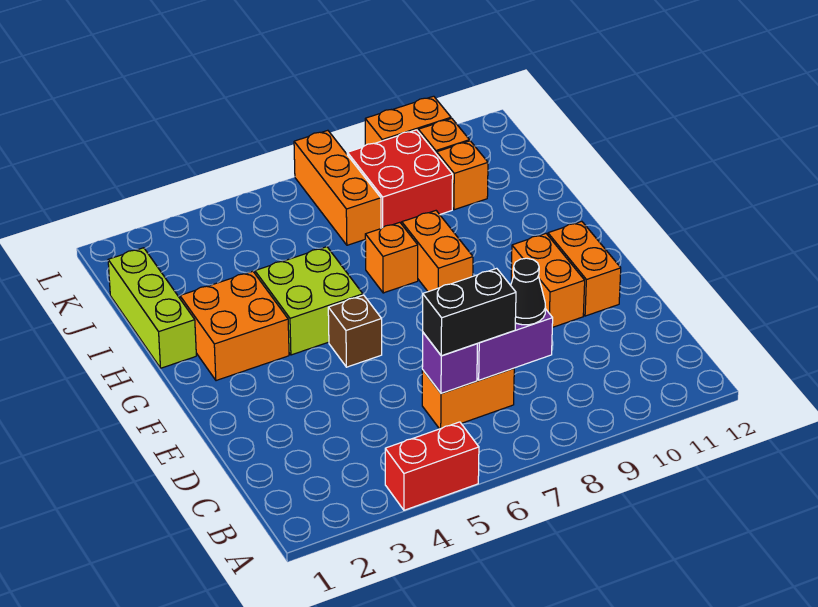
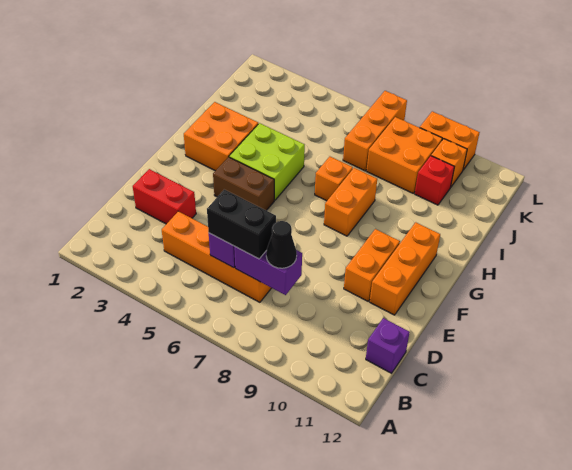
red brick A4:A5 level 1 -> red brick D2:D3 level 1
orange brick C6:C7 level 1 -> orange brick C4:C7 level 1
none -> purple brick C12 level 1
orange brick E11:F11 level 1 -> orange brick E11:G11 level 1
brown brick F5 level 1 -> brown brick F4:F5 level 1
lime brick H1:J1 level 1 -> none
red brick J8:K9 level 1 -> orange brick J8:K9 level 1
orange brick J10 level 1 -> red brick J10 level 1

----------------------------------------

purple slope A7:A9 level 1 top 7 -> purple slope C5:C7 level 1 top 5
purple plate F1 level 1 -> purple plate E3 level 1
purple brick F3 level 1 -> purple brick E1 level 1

----------------------------------------

= EXERCISE DESCRIPTION =
Where the line holding "orange brick E11:F11" appears in the listing above, start reproducing exactly, and end with the line holding "orange brick J10".

= WRITTEN RESPONSE =
orange brick E11:F11 level 1 -> orange brick E11:G11 level 1
brown brick F5 level 1 -> brown brick F4:F5 level 1
lime brick H1:J1 level 1 -> none
red brick J8:K9 level 1 -> orange brick J8:K9 level 1
orange brick J10 level 1 -> red brick J10 level 1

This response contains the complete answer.